**Supplied entries:**

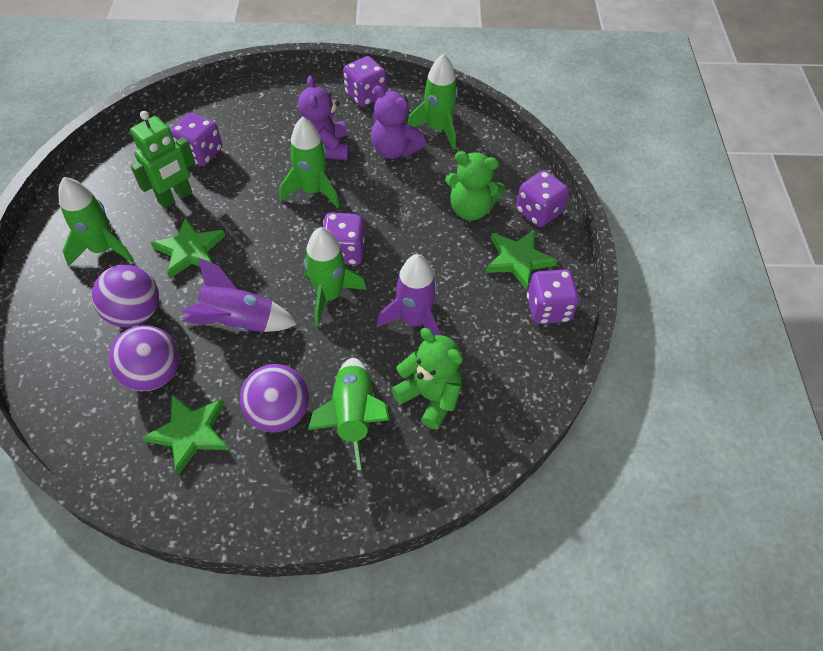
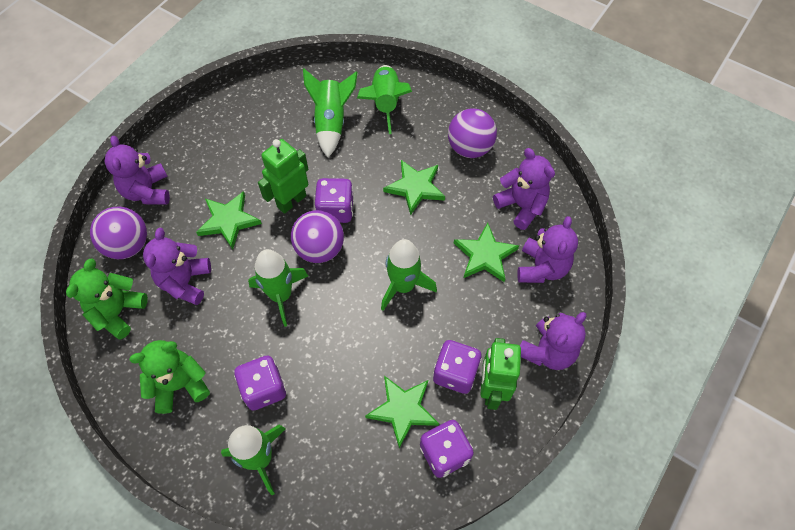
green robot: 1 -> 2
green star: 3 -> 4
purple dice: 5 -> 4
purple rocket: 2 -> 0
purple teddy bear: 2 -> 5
==
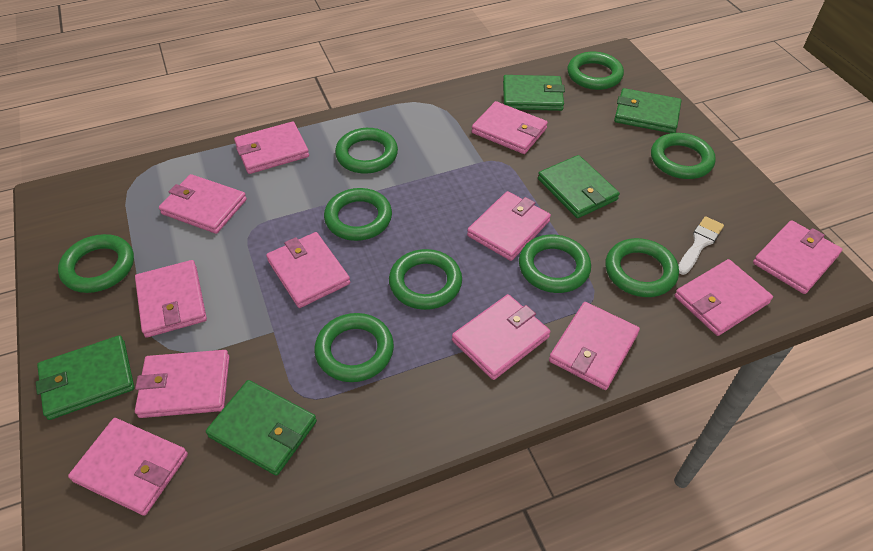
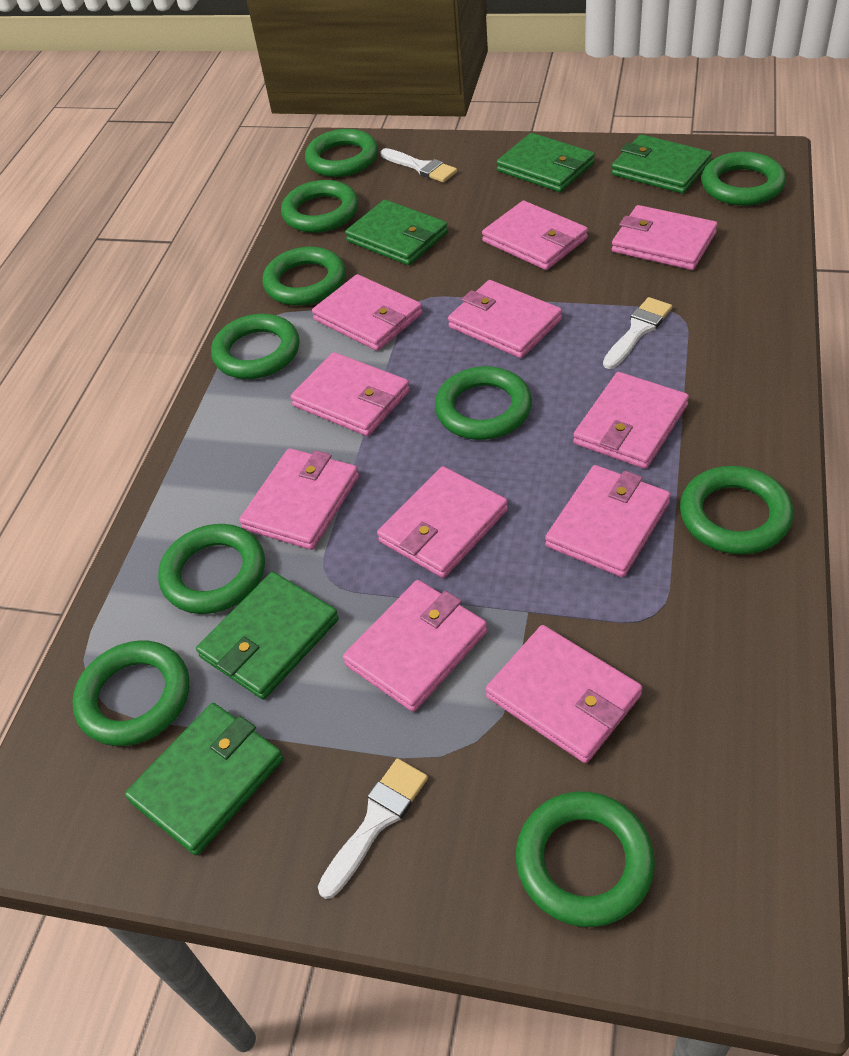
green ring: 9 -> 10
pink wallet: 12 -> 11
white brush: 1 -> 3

**Assigned task:** Would you retype exactly the lines above, from the line with "green robot: 1 -> 2" to the line with "purple teddy bear: 2 -> 5", with both end lines kept and nothing more?

**Answer section:**
green robot: 1 -> 2
green star: 3 -> 4
purple dice: 5 -> 4
purple rocket: 2 -> 0
purple teddy bear: 2 -> 5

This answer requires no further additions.